*Supplied records*:
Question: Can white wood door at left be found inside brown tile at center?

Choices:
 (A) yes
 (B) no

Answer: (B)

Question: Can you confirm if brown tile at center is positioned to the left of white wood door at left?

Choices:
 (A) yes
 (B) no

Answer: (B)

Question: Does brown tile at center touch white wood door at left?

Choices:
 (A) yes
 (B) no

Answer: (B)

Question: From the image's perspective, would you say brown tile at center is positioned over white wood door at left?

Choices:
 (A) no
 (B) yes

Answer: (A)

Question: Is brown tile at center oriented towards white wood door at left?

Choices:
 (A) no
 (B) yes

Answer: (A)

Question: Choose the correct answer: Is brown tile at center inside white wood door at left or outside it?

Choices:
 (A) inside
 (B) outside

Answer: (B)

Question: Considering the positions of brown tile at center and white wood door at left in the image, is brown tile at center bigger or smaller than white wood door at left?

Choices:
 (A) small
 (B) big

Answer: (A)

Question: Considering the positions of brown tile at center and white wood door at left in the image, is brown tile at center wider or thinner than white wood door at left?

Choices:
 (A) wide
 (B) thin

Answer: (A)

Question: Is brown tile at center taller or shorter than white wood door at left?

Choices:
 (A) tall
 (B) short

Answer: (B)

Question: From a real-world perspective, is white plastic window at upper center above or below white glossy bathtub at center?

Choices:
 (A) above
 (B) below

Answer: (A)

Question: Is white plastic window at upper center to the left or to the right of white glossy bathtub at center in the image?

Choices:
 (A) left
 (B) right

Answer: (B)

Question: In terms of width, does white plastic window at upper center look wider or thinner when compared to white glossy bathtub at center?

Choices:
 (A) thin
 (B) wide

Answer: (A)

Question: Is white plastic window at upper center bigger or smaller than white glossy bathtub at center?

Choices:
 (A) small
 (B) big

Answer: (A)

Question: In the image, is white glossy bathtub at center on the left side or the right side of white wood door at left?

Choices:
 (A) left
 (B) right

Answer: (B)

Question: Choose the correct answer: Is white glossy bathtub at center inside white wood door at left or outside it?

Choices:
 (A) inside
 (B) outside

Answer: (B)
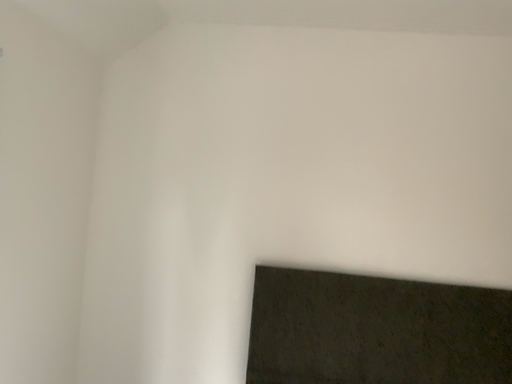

*What the exercise asks*:
Collect every line above that contains the string "below", copying each one in full. Case counts, so match capital and lowercase letters exactly.

*Solution to the exercise*:
Question: From a real-world perspective, is white plastic window at upper center above or below white glossy bathtub at center?
 (B) below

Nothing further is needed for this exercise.